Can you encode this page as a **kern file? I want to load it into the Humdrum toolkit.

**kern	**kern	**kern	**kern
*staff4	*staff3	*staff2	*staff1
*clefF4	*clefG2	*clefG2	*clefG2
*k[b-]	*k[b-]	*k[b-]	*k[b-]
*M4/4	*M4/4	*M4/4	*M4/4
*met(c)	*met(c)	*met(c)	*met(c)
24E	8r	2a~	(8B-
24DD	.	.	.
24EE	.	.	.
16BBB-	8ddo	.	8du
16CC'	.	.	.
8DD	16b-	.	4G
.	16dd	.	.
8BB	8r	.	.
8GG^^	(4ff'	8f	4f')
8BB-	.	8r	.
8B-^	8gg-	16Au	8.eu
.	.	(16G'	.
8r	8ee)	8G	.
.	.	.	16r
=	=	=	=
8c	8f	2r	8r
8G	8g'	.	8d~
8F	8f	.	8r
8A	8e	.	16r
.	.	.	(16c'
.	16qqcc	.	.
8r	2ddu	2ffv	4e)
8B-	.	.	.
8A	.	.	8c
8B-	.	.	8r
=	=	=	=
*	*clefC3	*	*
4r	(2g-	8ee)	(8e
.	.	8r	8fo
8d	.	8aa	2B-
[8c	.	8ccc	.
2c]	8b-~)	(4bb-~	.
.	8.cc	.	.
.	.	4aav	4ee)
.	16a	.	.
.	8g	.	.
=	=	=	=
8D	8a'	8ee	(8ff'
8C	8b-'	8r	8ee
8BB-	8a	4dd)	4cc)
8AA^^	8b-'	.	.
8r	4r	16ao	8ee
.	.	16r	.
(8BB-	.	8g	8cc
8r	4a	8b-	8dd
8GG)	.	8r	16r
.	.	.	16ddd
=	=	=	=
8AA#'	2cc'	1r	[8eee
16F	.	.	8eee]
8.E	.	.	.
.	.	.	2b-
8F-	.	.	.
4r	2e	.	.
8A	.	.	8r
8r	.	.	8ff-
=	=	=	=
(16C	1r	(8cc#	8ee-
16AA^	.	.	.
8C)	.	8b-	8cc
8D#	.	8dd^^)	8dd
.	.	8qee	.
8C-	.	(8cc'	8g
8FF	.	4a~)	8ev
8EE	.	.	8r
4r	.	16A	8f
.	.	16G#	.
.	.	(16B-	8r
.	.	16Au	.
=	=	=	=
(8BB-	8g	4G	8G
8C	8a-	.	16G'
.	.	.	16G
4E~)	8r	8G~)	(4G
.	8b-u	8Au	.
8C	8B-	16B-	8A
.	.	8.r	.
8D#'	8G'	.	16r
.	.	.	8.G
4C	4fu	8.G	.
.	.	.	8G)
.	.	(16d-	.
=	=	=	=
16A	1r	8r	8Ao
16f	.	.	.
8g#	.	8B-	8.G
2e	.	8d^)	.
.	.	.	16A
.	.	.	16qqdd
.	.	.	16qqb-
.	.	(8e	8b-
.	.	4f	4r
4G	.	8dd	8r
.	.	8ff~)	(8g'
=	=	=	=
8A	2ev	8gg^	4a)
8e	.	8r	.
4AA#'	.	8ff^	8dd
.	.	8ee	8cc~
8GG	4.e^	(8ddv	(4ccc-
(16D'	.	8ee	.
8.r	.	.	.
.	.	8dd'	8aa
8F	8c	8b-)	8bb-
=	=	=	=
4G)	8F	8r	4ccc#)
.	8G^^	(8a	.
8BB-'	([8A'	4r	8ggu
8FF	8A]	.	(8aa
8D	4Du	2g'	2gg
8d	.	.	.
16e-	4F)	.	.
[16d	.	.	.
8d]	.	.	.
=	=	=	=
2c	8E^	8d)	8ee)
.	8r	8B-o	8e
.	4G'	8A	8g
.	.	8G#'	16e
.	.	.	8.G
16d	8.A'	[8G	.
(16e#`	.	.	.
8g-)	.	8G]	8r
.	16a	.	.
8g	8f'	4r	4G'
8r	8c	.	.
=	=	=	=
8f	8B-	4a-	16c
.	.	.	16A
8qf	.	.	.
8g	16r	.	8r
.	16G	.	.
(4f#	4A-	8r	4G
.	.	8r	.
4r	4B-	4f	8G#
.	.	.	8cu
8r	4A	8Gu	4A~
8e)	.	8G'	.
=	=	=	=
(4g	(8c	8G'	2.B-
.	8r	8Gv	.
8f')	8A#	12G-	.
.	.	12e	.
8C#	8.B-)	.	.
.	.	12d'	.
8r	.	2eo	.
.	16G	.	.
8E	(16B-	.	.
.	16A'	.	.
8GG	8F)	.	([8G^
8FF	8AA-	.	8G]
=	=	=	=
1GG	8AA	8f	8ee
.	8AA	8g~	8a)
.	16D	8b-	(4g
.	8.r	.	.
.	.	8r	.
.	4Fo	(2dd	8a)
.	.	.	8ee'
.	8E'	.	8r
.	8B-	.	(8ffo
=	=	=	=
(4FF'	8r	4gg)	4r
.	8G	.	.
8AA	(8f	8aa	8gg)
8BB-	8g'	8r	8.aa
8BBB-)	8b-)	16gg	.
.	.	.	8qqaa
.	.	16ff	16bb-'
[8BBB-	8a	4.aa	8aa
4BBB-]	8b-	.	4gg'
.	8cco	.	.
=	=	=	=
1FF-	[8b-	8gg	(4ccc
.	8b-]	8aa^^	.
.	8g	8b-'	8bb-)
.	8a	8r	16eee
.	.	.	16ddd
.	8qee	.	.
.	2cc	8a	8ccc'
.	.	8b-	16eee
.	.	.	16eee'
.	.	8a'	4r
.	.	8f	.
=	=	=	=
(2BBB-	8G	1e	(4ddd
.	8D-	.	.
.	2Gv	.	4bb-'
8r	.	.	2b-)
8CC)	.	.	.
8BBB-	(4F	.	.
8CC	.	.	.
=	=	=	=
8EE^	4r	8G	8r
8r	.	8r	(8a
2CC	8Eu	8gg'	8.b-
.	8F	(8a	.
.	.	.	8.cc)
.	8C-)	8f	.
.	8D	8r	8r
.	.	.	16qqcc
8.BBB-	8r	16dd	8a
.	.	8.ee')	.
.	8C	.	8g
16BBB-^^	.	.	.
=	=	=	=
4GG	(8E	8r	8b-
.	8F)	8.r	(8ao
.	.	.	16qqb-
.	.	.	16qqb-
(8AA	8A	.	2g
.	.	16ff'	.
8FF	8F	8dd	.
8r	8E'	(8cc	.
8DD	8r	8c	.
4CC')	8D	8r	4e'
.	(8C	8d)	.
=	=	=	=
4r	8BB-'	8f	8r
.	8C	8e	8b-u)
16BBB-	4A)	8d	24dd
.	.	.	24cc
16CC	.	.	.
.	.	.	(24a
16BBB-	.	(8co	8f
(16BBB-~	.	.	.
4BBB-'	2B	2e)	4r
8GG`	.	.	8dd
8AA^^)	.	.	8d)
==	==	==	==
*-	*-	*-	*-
----------
WHAT YOU HAVE TO DO
Gather every line in the rows above that contains the string "kern", and copy each one unchanged.

FULL SOLUTION
Can you encode this page as a **kern file? I want to load it into the Humdrum toolkit.
**kern	**kern	**kern	**kern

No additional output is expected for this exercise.